--- STUDY MATERIAL Enclosed Below ---
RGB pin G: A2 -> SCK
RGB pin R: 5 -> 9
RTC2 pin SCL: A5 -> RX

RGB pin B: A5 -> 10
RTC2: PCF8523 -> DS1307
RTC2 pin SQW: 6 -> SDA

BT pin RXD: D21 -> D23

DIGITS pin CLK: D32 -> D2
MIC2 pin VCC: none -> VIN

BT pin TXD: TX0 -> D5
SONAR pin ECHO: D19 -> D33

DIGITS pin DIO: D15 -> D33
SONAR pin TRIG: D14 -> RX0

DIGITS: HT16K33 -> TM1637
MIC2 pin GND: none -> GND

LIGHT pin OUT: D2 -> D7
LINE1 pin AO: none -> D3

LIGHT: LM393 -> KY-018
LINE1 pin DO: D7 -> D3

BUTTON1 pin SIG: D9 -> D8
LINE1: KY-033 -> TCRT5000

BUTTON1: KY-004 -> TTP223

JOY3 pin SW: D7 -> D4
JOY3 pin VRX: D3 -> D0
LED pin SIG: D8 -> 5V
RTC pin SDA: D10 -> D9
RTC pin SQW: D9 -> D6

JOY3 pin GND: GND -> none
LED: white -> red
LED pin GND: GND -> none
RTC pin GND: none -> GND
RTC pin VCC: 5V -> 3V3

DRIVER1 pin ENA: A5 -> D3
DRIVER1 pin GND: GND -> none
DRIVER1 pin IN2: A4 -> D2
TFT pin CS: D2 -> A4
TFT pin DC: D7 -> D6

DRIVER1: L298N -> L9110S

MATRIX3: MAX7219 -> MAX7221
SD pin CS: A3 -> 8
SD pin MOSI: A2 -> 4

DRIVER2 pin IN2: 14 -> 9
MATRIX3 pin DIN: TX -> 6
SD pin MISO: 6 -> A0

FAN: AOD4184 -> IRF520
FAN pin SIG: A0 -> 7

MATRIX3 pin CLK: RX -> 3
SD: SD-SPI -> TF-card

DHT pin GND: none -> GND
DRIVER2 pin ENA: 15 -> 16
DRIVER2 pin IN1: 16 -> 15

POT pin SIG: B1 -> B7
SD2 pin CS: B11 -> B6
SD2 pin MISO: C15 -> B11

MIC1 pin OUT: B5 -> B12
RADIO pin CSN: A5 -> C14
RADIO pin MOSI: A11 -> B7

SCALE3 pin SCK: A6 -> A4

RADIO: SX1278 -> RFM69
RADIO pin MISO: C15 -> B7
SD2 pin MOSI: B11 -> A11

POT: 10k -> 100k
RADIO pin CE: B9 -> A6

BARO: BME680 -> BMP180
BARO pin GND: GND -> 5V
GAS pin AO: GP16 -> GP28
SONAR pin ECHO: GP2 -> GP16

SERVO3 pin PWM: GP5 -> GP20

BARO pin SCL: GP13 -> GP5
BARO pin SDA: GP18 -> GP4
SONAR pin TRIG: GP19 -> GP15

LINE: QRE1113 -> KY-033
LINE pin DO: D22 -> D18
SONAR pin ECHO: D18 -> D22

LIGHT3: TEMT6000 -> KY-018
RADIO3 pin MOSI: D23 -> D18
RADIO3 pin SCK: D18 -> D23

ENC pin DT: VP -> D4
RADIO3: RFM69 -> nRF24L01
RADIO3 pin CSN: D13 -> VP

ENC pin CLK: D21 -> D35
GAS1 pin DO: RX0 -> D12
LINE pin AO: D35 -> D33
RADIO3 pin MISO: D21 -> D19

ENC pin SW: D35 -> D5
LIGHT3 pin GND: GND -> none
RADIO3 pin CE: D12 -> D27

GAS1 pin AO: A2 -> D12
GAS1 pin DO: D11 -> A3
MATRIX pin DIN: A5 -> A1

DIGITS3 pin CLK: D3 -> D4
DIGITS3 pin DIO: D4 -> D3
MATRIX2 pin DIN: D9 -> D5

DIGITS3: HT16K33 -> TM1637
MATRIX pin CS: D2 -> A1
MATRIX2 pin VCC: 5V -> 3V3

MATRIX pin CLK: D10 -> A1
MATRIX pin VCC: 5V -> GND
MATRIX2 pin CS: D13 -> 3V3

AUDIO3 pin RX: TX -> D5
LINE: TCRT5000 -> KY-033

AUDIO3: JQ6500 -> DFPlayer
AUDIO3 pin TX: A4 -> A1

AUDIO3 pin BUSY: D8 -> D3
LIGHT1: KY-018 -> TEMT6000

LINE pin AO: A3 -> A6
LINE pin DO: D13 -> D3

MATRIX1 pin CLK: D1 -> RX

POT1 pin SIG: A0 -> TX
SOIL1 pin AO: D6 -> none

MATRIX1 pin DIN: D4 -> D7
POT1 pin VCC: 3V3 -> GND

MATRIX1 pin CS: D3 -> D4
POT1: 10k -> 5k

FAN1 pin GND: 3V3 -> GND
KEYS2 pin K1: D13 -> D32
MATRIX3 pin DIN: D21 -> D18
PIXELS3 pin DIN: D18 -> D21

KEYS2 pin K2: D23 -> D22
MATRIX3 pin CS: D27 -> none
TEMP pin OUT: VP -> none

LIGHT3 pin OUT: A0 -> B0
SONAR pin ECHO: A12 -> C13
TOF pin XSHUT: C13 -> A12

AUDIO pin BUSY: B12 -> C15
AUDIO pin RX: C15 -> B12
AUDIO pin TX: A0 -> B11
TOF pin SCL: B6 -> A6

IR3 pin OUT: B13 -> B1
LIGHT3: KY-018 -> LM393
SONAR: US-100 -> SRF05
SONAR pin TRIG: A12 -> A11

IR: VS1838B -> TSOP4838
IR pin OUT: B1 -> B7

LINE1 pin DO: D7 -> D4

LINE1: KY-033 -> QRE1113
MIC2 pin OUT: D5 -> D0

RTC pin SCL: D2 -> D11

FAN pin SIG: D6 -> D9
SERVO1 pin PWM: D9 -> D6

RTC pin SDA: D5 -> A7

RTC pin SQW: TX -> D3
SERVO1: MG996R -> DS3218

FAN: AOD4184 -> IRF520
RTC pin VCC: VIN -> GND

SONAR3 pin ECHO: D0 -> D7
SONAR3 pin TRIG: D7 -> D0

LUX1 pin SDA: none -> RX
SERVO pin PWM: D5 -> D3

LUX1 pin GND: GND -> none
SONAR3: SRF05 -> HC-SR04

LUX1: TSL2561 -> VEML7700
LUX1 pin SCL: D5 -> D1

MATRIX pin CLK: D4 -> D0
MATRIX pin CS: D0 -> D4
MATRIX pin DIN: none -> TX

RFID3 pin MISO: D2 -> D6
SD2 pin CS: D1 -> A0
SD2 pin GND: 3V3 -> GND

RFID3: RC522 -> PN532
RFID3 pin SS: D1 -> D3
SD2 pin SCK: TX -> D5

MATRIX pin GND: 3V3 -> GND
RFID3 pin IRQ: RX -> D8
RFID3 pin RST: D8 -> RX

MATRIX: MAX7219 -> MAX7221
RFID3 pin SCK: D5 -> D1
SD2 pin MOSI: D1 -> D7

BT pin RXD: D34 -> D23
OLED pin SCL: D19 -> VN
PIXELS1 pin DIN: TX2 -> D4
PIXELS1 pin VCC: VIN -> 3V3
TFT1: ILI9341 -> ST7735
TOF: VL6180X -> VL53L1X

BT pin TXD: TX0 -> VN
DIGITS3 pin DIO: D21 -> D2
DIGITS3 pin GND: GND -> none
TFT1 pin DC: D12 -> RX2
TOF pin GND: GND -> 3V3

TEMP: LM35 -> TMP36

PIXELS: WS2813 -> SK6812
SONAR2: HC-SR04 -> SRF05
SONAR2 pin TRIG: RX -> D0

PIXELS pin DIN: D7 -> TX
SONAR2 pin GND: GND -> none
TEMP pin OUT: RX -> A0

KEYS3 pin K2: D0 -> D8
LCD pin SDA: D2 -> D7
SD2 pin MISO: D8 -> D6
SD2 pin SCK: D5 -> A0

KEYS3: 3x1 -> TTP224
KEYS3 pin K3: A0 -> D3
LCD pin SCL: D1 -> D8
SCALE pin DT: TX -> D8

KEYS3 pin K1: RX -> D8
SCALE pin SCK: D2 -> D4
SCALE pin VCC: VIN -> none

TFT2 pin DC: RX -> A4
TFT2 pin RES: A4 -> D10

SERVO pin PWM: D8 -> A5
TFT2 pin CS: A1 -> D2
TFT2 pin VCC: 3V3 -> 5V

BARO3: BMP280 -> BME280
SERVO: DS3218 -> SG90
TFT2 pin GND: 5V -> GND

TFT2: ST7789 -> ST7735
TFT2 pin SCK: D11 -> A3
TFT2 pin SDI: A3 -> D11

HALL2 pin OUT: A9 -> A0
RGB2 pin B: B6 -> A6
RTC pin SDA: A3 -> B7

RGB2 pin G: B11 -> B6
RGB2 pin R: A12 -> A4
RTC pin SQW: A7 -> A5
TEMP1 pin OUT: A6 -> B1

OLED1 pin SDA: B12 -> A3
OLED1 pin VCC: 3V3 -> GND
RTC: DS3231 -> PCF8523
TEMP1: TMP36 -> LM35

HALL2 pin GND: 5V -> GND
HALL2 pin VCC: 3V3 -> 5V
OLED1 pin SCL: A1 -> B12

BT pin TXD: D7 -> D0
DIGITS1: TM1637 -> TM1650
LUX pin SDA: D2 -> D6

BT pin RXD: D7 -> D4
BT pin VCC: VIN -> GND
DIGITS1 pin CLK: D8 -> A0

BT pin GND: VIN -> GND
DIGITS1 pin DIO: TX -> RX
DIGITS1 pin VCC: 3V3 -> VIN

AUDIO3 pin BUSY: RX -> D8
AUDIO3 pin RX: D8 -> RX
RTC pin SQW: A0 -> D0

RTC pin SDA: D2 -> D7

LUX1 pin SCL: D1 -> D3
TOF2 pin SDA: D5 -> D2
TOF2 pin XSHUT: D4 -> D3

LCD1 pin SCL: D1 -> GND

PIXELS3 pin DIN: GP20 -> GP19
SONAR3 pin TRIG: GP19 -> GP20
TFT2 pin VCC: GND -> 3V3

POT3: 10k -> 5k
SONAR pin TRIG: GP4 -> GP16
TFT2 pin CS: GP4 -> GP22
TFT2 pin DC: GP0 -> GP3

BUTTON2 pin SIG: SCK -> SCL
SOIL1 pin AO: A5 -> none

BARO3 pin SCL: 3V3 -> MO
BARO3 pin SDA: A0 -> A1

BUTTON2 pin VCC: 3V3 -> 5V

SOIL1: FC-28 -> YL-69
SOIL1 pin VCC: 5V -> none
--- End of Enclosed STUDY MATERIAL ---
YOUR INSTRUCTIONS: Your answer should consist only of the lines above between the line holding "LUX1: TSL2561 -> VEML7700" and the line holding "OLED1 pin SDA: B12 -> A3", inclusive, each transcribed exactly.

SOLUTION TO THIS TASK:
LUX1: TSL2561 -> VEML7700
LUX1 pin SCL: D5 -> D1

MATRIX pin CLK: D4 -> D0
MATRIX pin CS: D0 -> D4
MATRIX pin DIN: none -> TX

RFID3 pin MISO: D2 -> D6
SD2 pin CS: D1 -> A0
SD2 pin GND: 3V3 -> GND

RFID3: RC522 -> PN532
RFID3 pin SS: D1 -> D3
SD2 pin SCK: TX -> D5

MATRIX pin GND: 3V3 -> GND
RFID3 pin IRQ: RX -> D8
RFID3 pin RST: D8 -> RX

MATRIX: MAX7219 -> MAX7221
RFID3 pin SCK: D5 -> D1
SD2 pin MOSI: D1 -> D7

BT pin RXD: D34 -> D23
OLED pin SCL: D19 -> VN
PIXELS1 pin DIN: TX2 -> D4
PIXELS1 pin VCC: VIN -> 3V3
TFT1: ILI9341 -> ST7735
TOF: VL6180X -> VL53L1X

BT pin TXD: TX0 -> VN
DIGITS3 pin DIO: D21 -> D2
DIGITS3 pin GND: GND -> none
TFT1 pin DC: D12 -> RX2
TOF pin GND: GND -> 3V3

TEMP: LM35 -> TMP36

PIXELS: WS2813 -> SK6812
SONAR2: HC-SR04 -> SRF05
SONAR2 pin TRIG: RX -> D0

PIXELS pin DIN: D7 -> TX
SONAR2 pin GND: GND -> none
TEMP pin OUT: RX -> A0

KEYS3 pin K2: D0 -> D8
LCD pin SDA: D2 -> D7
SD2 pin MISO: D8 -> D6
SD2 pin SCK: D5 -> A0

KEYS3: 3x1 -> TTP224
KEYS3 pin K3: A0 -> D3
LCD pin SCL: D1 -> D8
SCALE pin DT: TX -> D8

KEYS3 pin K1: RX -> D8
SCALE pin SCK: D2 -> D4
SCALE pin VCC: VIN -> none

TFT2 pin DC: RX -> A4
TFT2 pin RES: A4 -> D10

SERVO pin PWM: D8 -> A5
TFT2 pin CS: A1 -> D2
TFT2 pin VCC: 3V3 -> 5V

BARO3: BMP280 -> BME280
SERVO: DS3218 -> SG90
TFT2 pin GND: 5V -> GND

TFT2: ST7789 -> ST7735
TFT2 pin SCK: D11 -> A3
TFT2 pin SDI: A3 -> D11

HALL2 pin OUT: A9 -> A0
RGB2 pin B: B6 -> A6
RTC pin SDA: A3 -> B7

RGB2 pin G: B11 -> B6
RGB2 pin R: A12 -> A4
RTC pin SQW: A7 -> A5
TEMP1 pin OUT: A6 -> B1

OLED1 pin SDA: B12 -> A3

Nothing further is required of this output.